Given request: Edit the listing below so that every "totals" reads "total", keeping everything else unchanged. Leave the pictures out of your answer.

Interface element listing:
--- begin ---

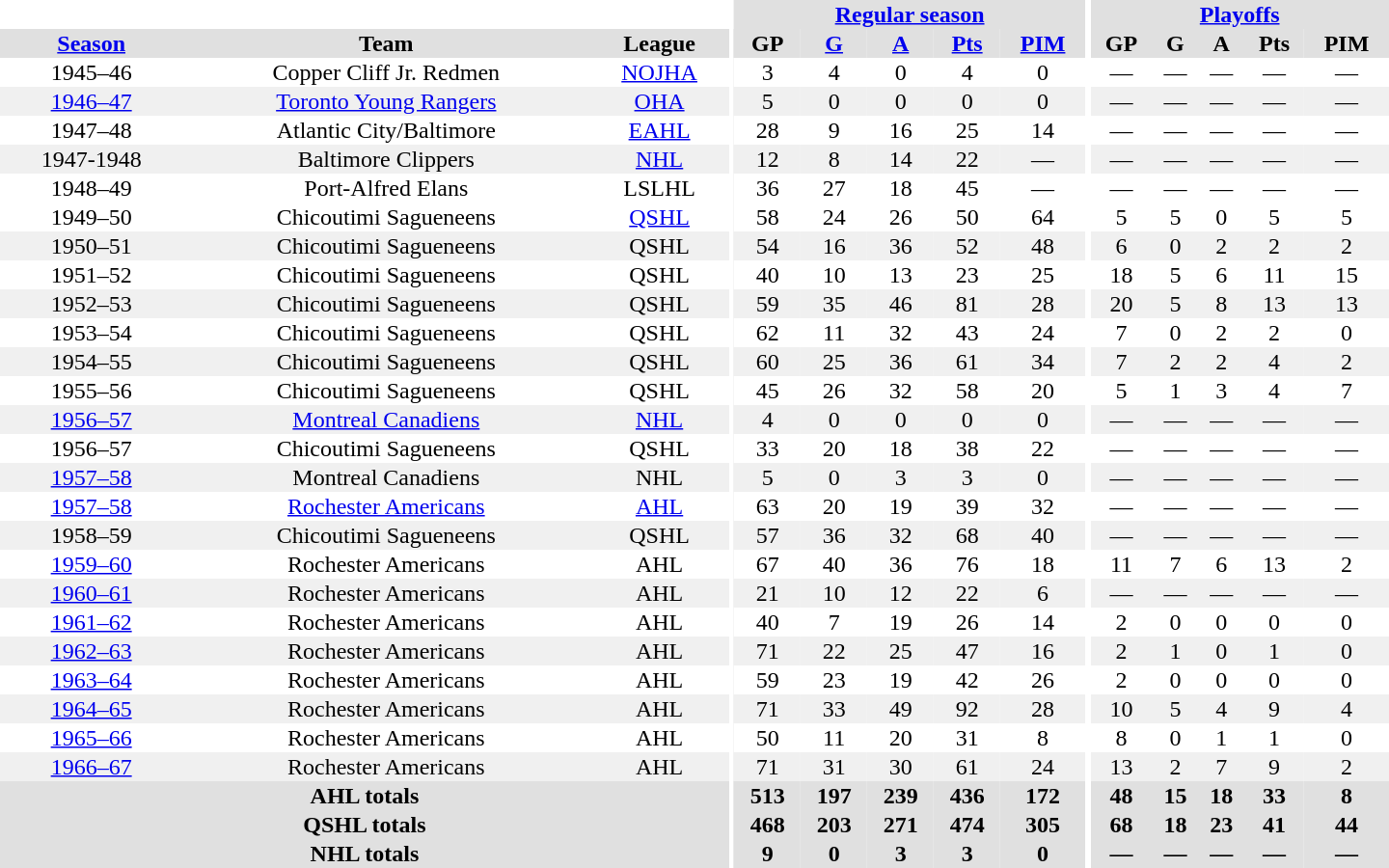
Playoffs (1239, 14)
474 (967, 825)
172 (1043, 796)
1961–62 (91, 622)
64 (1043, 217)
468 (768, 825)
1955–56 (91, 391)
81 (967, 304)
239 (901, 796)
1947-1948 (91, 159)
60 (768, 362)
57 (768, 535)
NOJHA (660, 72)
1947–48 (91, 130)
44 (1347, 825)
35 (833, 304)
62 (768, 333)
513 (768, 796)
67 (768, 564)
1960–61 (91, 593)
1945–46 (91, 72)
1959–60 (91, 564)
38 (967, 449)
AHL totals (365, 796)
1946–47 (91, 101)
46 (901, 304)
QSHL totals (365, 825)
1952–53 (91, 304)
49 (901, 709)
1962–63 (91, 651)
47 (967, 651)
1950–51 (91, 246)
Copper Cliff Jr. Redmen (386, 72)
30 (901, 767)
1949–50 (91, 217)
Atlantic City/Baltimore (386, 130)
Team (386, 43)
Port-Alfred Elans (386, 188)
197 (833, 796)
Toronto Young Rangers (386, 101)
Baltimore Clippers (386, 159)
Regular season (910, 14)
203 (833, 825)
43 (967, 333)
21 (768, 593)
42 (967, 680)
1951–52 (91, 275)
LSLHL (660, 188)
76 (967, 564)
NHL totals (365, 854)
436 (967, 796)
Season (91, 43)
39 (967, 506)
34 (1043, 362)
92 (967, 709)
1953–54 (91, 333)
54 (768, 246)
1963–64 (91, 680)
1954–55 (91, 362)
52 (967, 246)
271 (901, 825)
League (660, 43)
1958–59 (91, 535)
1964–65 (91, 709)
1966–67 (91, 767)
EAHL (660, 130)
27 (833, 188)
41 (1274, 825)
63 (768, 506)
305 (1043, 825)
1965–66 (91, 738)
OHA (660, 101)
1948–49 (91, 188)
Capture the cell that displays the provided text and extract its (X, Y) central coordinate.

--- end ---

Output for this exercise:
Playoffs (1239, 14)
474 (967, 825)
172 (1043, 796)
1961–62 (91, 622)
64 (1043, 217)
468 (768, 825)
1955–56 (91, 391)
81 (967, 304)
239 (901, 796)
1947-1948 (91, 159)
60 (768, 362)
57 (768, 535)
NOJHA (660, 72)
1947–48 (91, 130)
44 (1347, 825)
35 (833, 304)
62 (768, 333)
513 (768, 796)
67 (768, 564)
1960–61 (91, 593)
1945–46 (91, 72)
1959–60 (91, 564)
38 (967, 449)
AHL total (365, 796)
1946–47 (91, 101)
46 (901, 304)
QSHL total (365, 825)
1952–53 (91, 304)
49 (901, 709)
1962–63 (91, 651)
47 (967, 651)
1950–51 (91, 246)
Copper Cliff Jr. Redmen (386, 72)
30 (901, 767)
1949–50 (91, 217)
Atlantic City/Baltimore (386, 130)
Team (386, 43)
Port-Alfred Elans (386, 188)
197 (833, 796)
Toronto Young Rangers (386, 101)
Baltimore Clippers (386, 159)
Regular season (910, 14)
203 (833, 825)
43 (967, 333)
21 (768, 593)
42 (967, 680)
1951–52 (91, 275)
LSLHL (660, 188)
76 (967, 564)
NHL total (365, 854)
436 (967, 796)
Season (91, 43)
39 (967, 506)
34 (1043, 362)
92 (967, 709)
1953–54 (91, 333)
54 (768, 246)
1963–64 (91, 680)
1954–55 (91, 362)
52 (967, 246)
271 (901, 825)
League (660, 43)
1958–59 (91, 535)
1964–65 (91, 709)
1966–67 (91, 767)
EAHL (660, 130)
27 (833, 188)
41 (1274, 825)
63 (768, 506)
305 (1043, 825)
1965–66 (91, 738)
OHA (660, 101)
1948–49 (91, 188)
Capture the cell that displays the provided text and extract its (X, Y) central coordinate.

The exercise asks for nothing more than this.